> Job item
Could you set down the listing below exactly and omit its images?

> Supplied material

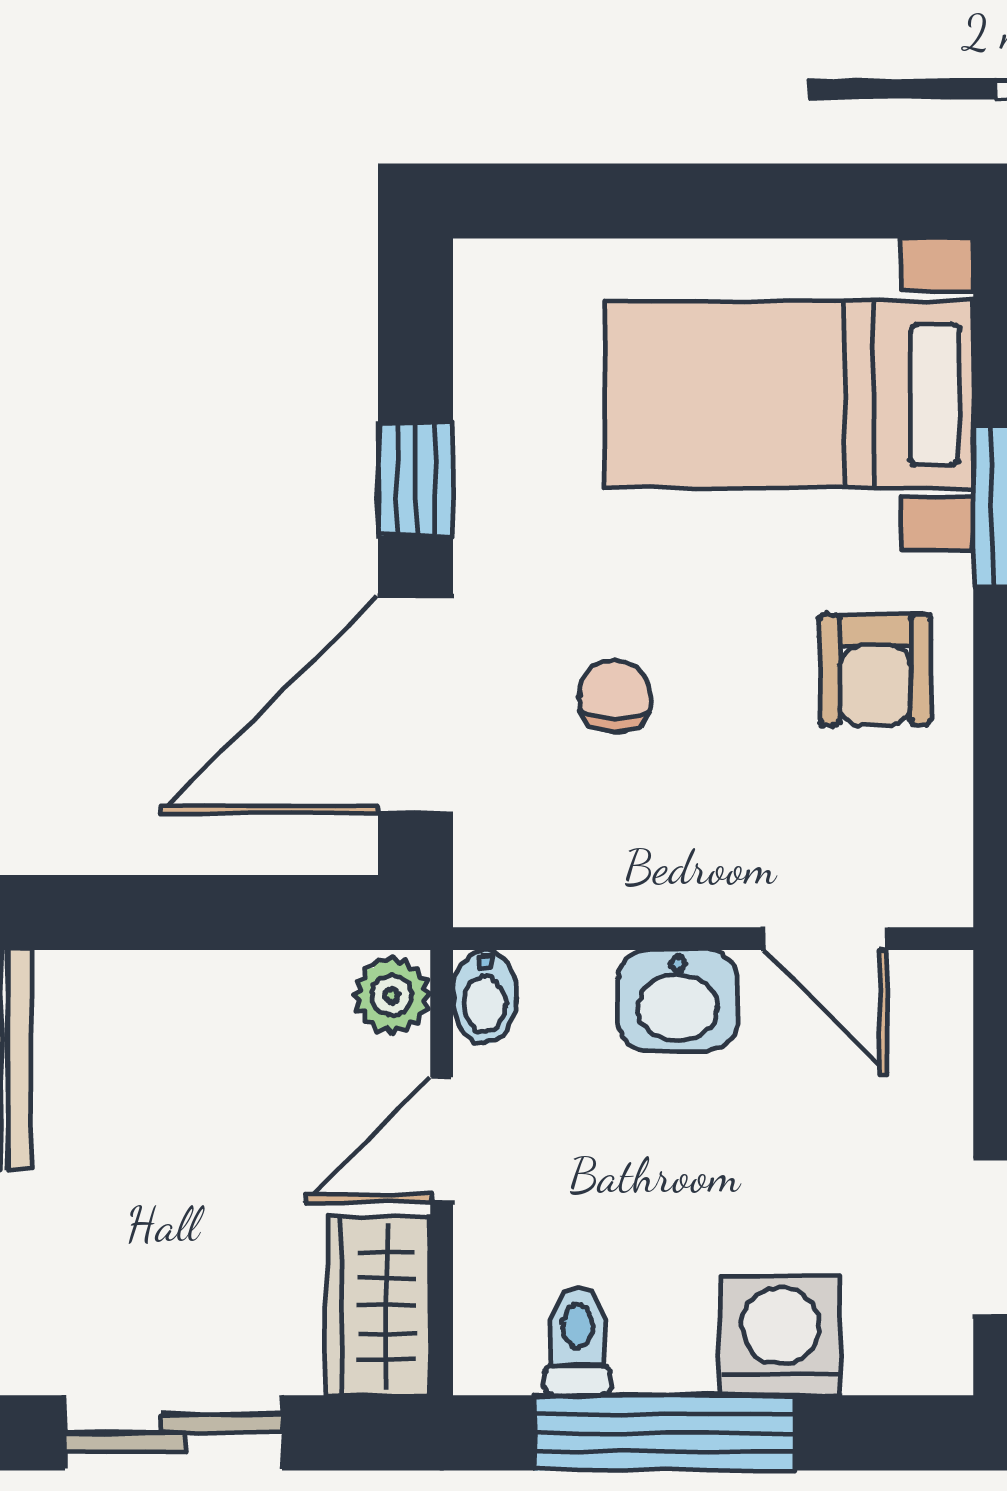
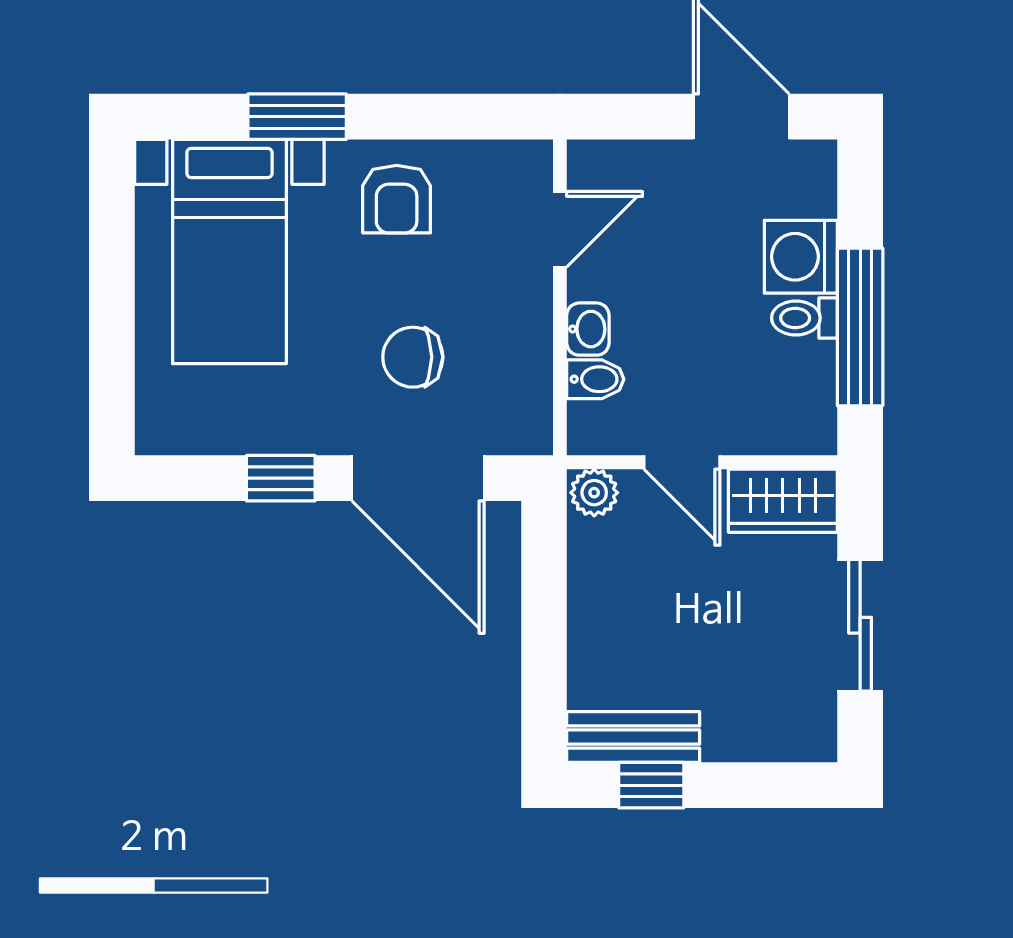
armchair: (875, 670) -> (397, 199), turned 90
chair: (615, 696) -> (413, 357), width x1.37, depth x1.37
bidet: (485, 997) -> (595, 379), moved
washbasin: (678, 1000) -> (588, 329), width x0.72, depth x0.69
toilet: (578, 1341) -> (804, 318), moved

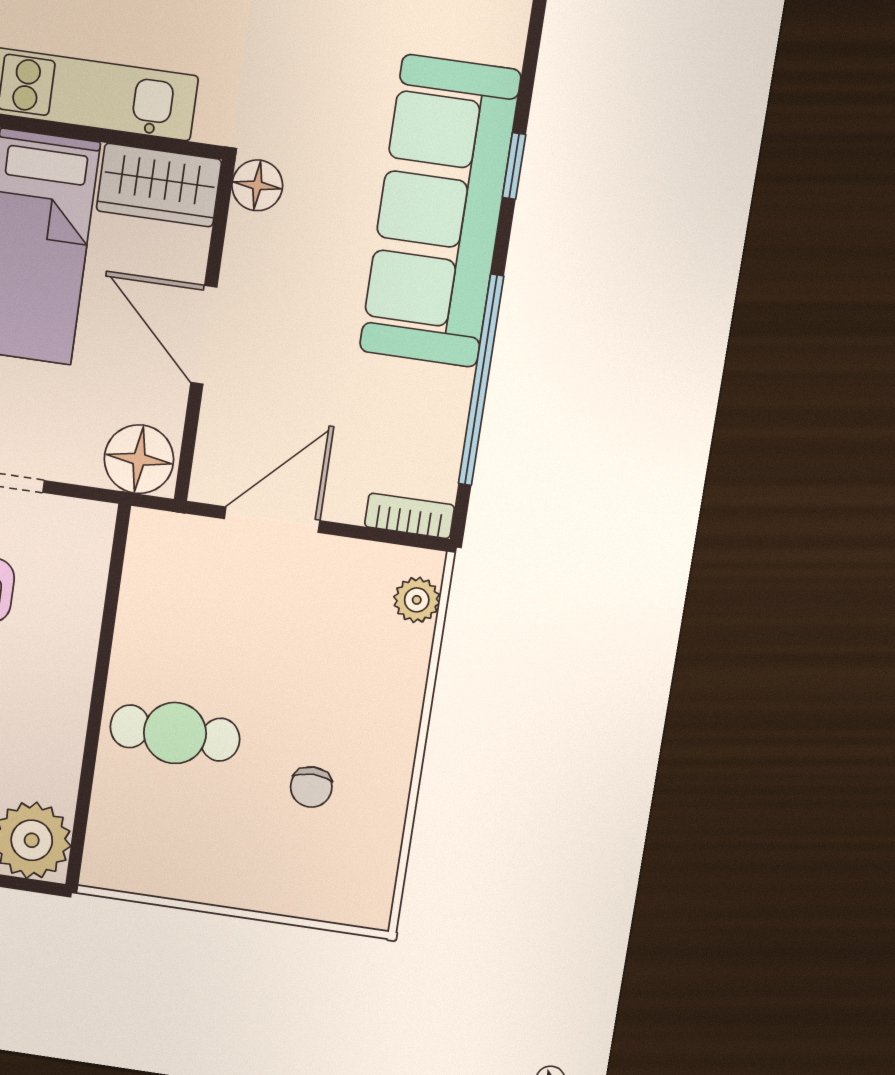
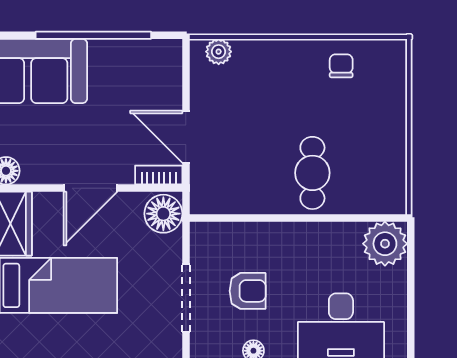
bookcase: (409, 516) -> (159, 175), moved, turned 90
chair: (311, 787) -> (341, 66), moved, turned -90

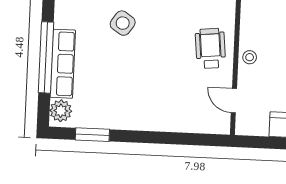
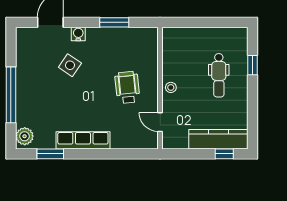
wheelchair: (210, 48) -> (127, 87), moved
row of seats: (63, 64) -> (83, 140), moved, turned -90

> Written solution
armchair: (875, 670) -> (397, 199), turned 90
chair: (615, 696) -> (413, 357), width x1.37, depth x1.37
bidet: (485, 997) -> (595, 379), moved
washbasin: (678, 1000) -> (588, 329), width x0.72, depth x0.69
toilet: (578, 1341) -> (804, 318), moved

bookcase: (409, 516) -> (159, 175), moved, turned 90
chair: (311, 787) -> (341, 66), moved, turned -90

wheelchair: (210, 48) -> (127, 87), moved
row of seats: (63, 64) -> (83, 140), moved, turned -90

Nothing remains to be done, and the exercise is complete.